◆ **EXERCISE PROMPT**
Below are the entries; count how many lines contain the word "purple" and reply with that number alone.

Scene edit records
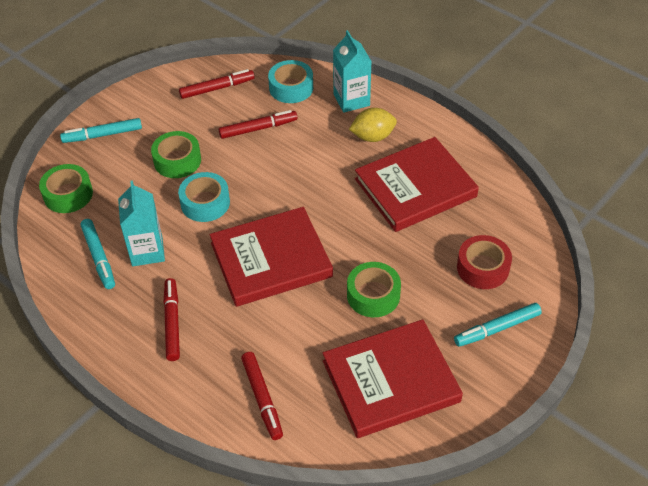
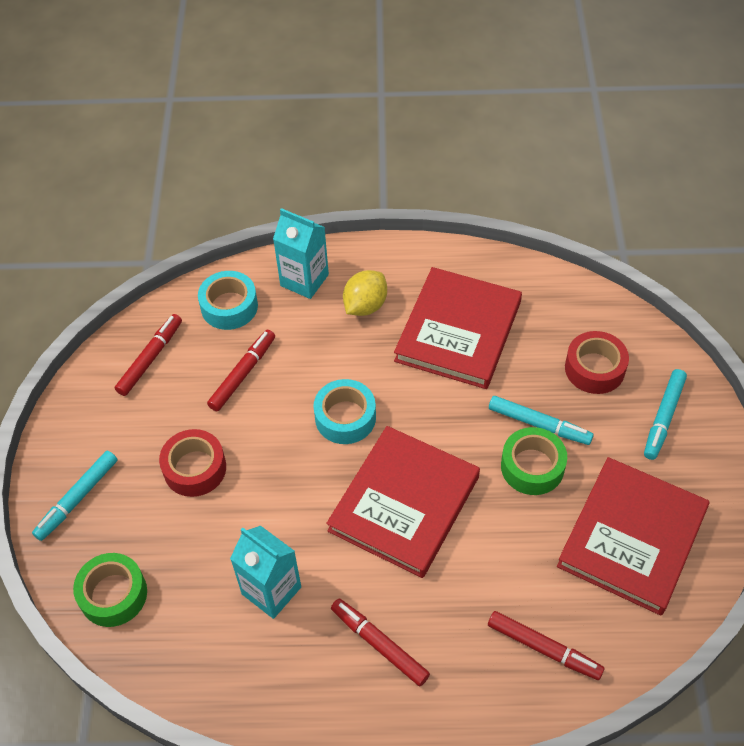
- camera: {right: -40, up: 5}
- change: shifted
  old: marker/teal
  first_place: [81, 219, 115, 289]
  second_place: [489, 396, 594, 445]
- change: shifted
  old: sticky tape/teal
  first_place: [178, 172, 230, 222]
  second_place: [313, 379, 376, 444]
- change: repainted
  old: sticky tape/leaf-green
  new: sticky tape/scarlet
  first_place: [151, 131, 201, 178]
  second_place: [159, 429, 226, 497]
* * *
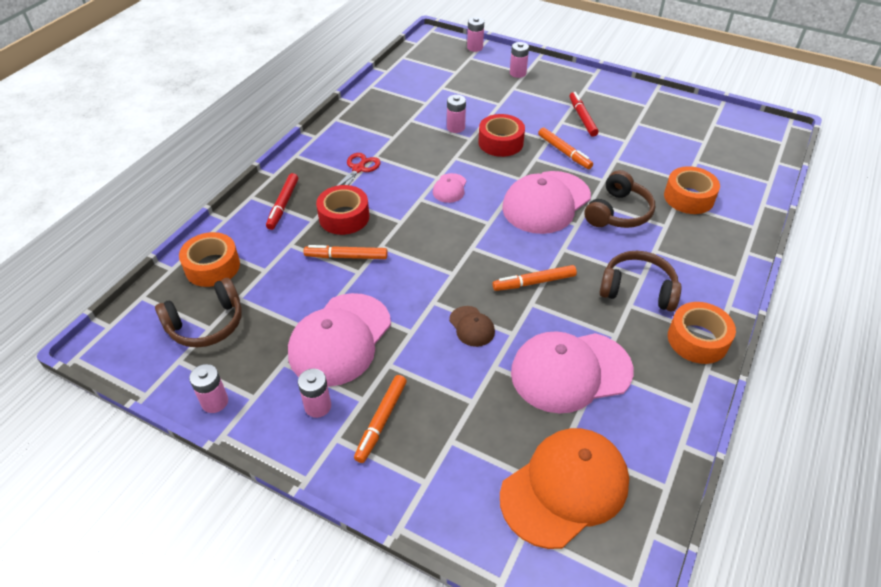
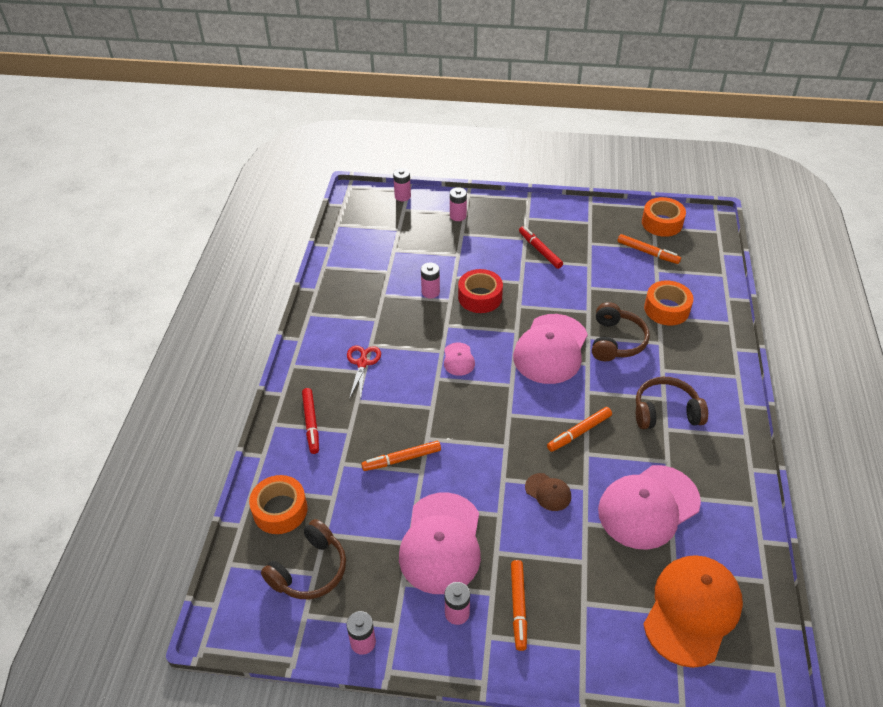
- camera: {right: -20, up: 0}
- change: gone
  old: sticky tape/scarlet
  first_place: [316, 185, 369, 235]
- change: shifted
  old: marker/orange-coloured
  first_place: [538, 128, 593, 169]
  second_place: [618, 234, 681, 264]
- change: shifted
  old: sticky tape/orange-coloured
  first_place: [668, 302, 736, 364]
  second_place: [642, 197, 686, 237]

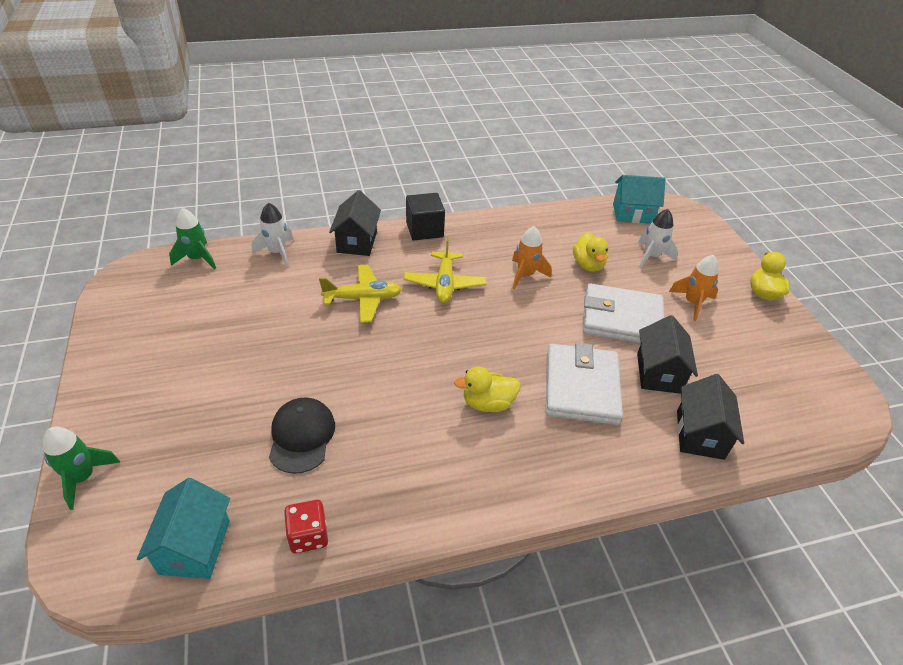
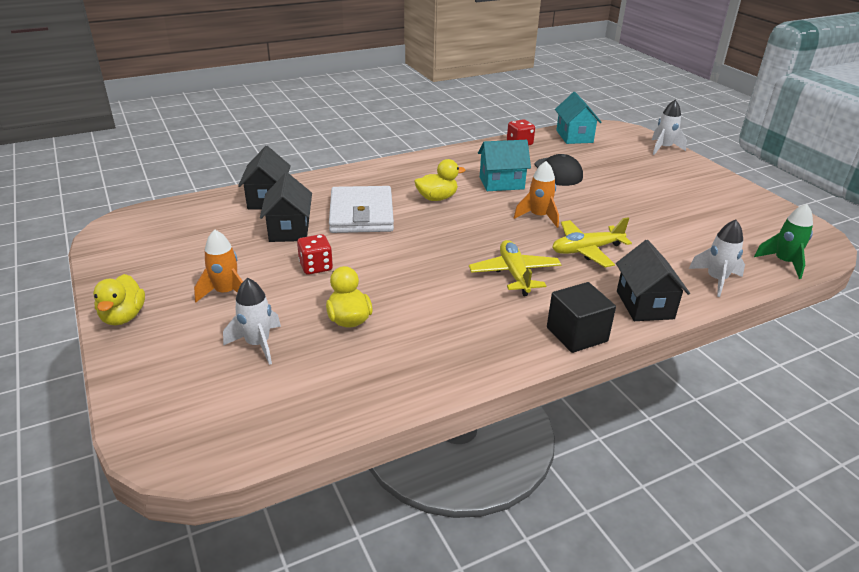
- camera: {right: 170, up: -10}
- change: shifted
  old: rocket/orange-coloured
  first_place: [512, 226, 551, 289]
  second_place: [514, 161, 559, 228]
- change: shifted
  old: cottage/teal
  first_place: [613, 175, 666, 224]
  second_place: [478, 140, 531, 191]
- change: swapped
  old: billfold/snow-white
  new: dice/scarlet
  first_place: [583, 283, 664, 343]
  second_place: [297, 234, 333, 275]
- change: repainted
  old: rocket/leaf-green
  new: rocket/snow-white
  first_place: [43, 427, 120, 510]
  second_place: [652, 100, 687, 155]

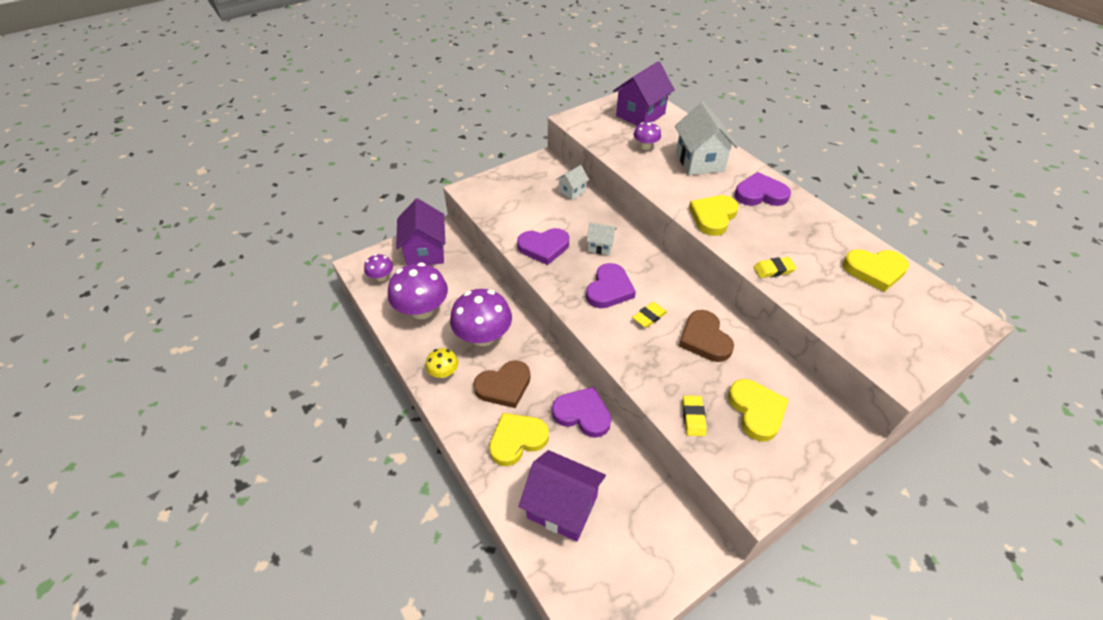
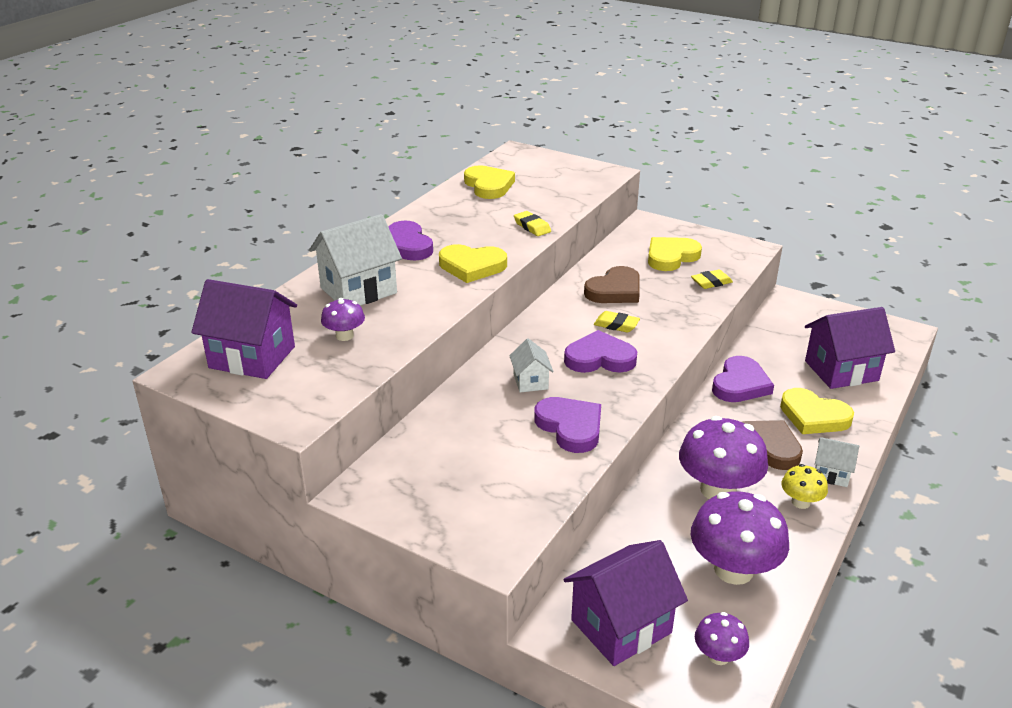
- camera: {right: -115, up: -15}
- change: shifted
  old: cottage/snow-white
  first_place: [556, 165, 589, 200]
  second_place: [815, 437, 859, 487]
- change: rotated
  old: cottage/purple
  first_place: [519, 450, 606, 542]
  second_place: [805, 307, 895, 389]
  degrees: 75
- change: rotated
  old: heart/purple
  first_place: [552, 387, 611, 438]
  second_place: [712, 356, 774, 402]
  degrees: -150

◆ **REPLY**
2